Before-and-after change records:

#####

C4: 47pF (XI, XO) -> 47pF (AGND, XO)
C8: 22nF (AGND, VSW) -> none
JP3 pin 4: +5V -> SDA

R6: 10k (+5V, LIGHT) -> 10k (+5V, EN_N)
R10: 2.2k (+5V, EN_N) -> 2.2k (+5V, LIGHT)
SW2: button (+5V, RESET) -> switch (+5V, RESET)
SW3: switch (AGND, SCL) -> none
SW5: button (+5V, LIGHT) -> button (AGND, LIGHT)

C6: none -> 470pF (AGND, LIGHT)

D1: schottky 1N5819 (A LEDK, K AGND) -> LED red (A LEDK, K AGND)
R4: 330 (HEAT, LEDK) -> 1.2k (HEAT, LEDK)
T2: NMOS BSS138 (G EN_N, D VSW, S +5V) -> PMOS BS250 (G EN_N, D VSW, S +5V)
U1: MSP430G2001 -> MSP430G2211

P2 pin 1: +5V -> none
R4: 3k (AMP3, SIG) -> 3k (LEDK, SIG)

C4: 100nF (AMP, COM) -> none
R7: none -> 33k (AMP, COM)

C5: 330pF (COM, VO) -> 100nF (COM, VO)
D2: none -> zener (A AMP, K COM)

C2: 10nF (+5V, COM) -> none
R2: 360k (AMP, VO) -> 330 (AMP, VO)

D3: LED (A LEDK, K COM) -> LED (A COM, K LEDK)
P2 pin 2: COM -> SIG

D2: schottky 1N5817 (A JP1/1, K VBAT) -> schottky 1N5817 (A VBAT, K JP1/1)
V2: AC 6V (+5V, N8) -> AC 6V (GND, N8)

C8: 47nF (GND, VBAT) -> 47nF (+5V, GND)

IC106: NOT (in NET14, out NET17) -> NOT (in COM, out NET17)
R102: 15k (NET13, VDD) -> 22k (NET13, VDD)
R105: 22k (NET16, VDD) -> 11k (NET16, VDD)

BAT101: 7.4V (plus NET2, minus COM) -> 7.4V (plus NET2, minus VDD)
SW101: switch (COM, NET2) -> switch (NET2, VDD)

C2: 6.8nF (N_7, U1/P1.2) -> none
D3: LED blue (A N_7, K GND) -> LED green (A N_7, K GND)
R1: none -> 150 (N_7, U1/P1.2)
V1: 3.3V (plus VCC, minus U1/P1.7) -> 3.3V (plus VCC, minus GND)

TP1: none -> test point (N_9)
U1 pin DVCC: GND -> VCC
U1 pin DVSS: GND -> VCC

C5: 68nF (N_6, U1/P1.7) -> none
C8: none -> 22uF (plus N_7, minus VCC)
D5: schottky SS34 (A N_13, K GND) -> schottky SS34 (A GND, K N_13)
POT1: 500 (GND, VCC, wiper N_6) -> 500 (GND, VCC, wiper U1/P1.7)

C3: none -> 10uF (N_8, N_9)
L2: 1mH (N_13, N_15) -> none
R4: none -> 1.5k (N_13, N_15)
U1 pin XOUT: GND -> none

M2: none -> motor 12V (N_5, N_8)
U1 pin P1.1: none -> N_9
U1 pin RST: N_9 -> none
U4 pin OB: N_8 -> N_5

#####

BRIEF => Output each of the records exactly as it stands above.

EXPECTED OUTPUT =>
C4: 47pF (XI, XO) -> 47pF (AGND, XO)
C8: 22nF (AGND, VSW) -> none
JP3 pin 4: +5V -> SDA

R6: 10k (+5V, LIGHT) -> 10k (+5V, EN_N)
R10: 2.2k (+5V, EN_N) -> 2.2k (+5V, LIGHT)
SW2: button (+5V, RESET) -> switch (+5V, RESET)
SW3: switch (AGND, SCL) -> none
SW5: button (+5V, LIGHT) -> button (AGND, LIGHT)

C6: none -> 470pF (AGND, LIGHT)

D1: schottky 1N5819 (A LEDK, K AGND) -> LED red (A LEDK, K AGND)
R4: 330 (HEAT, LEDK) -> 1.2k (HEAT, LEDK)
T2: NMOS BSS138 (G EN_N, D VSW, S +5V) -> PMOS BS250 (G EN_N, D VSW, S +5V)
U1: MSP430G2001 -> MSP430G2211

P2 pin 1: +5V -> none
R4: 3k (AMP3, SIG) -> 3k (LEDK, SIG)

C4: 100nF (AMP, COM) -> none
R7: none -> 33k (AMP, COM)

C5: 330pF (COM, VO) -> 100nF (COM, VO)
D2: none -> zener (A AMP, K COM)

C2: 10nF (+5V, COM) -> none
R2: 360k (AMP, VO) -> 330 (AMP, VO)

D3: LED (A LEDK, K COM) -> LED (A COM, K LEDK)
P2 pin 2: COM -> SIG

D2: schottky 1N5817 (A JP1/1, K VBAT) -> schottky 1N5817 (A VBAT, K JP1/1)
V2: AC 6V (+5V, N8) -> AC 6V (GND, N8)

C8: 47nF (GND, VBAT) -> 47nF (+5V, GND)

IC106: NOT (in NET14, out NET17) -> NOT (in COM, out NET17)
R102: 15k (NET13, VDD) -> 22k (NET13, VDD)
R105: 22k (NET16, VDD) -> 11k (NET16, VDD)

BAT101: 7.4V (plus NET2, minus COM) -> 7.4V (plus NET2, minus VDD)
SW101: switch (COM, NET2) -> switch (NET2, VDD)

C2: 6.8nF (N_7, U1/P1.2) -> none
D3: LED blue (A N_7, K GND) -> LED green (A N_7, K GND)
R1: none -> 150 (N_7, U1/P1.2)
V1: 3.3V (plus VCC, minus U1/P1.7) -> 3.3V (plus VCC, minus GND)

TP1: none -> test point (N_9)
U1 pin DVCC: GND -> VCC
U1 pin DVSS: GND -> VCC

C5: 68nF (N_6, U1/P1.7) -> none
C8: none -> 22uF (plus N_7, minus VCC)
D5: schottky SS34 (A N_13, K GND) -> schottky SS34 (A GND, K N_13)
POT1: 500 (GND, VCC, wiper N_6) -> 500 (GND, VCC, wiper U1/P1.7)

C3: none -> 10uF (N_8, N_9)
L2: 1mH (N_13, N_15) -> none
R4: none -> 1.5k (N_13, N_15)
U1 pin XOUT: GND -> none

M2: none -> motor 12V (N_5, N_8)
U1 pin P1.1: none -> N_9
U1 pin RST: N_9 -> none
U4 pin OB: N_8 -> N_5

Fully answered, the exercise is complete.